Each line that includes the word "DIGITS" should be copied from the records.

• **Material supplied**:
..............................
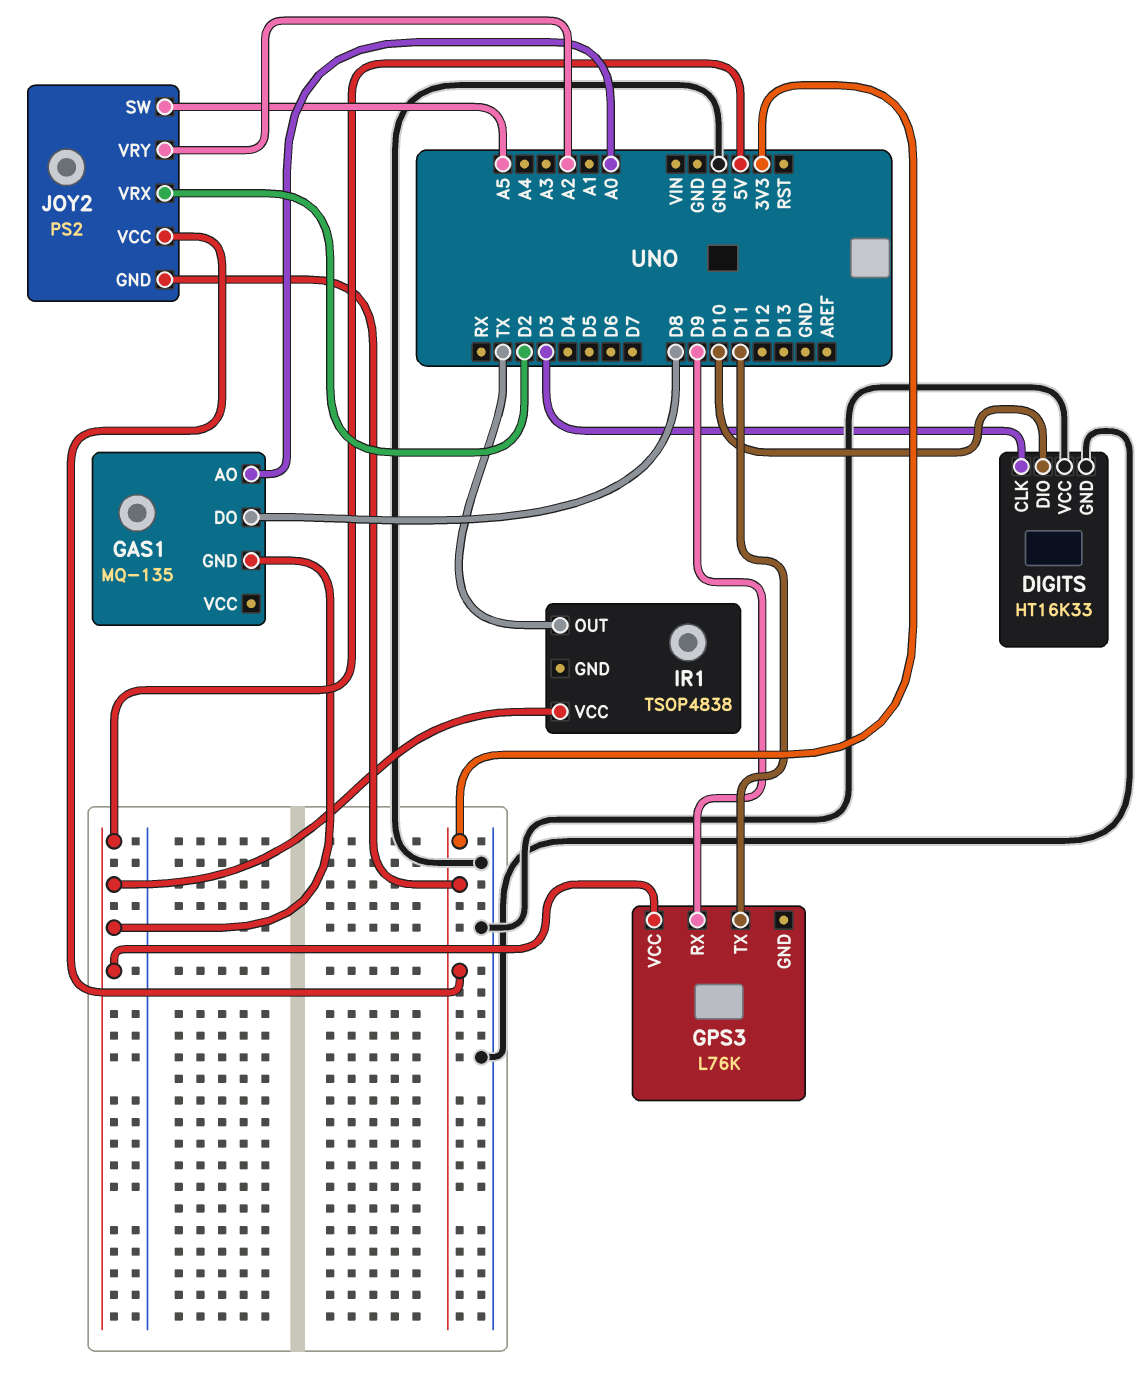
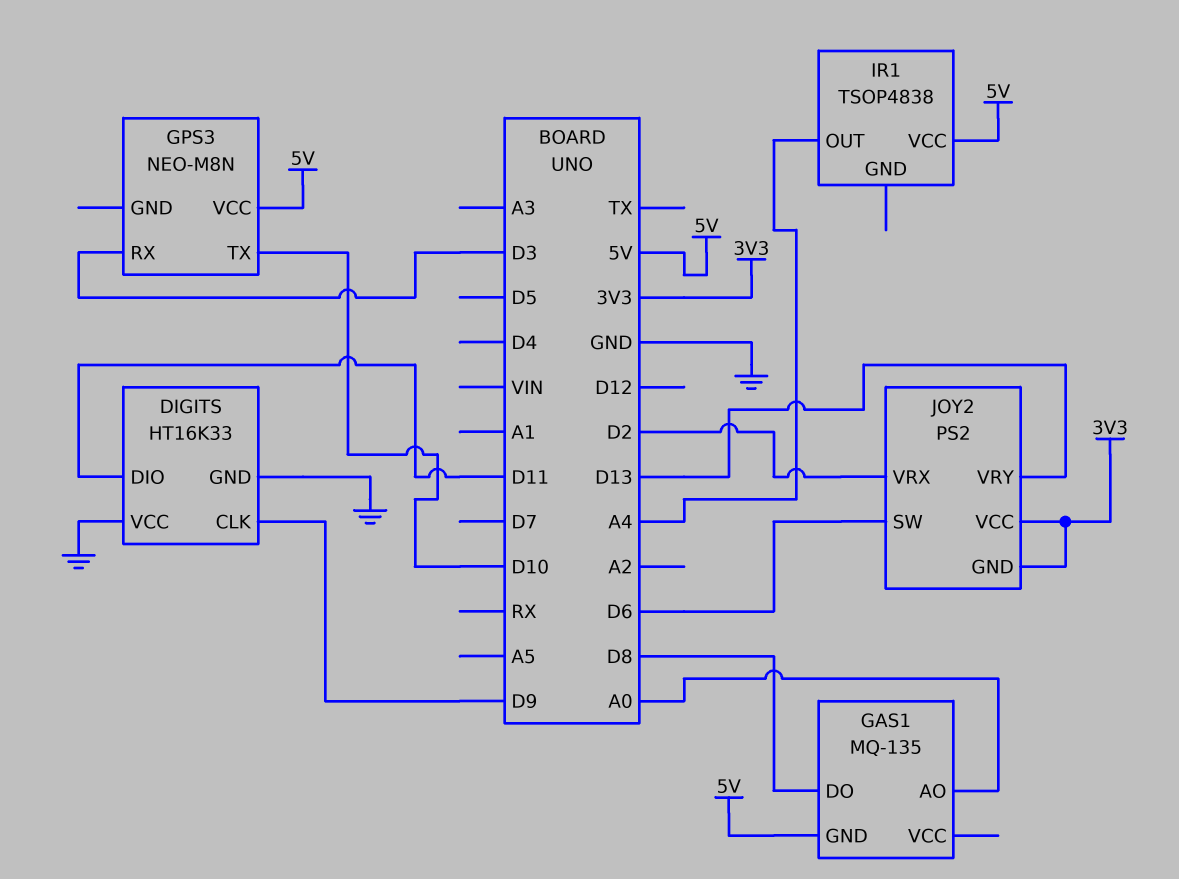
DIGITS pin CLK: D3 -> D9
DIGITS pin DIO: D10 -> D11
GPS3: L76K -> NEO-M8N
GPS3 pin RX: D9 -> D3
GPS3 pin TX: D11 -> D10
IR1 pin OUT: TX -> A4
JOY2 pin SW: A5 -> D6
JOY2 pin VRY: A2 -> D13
..............................
• **Exercise solution**:
DIGITS pin CLK: D3 -> D9
DIGITS pin DIO: D10 -> D11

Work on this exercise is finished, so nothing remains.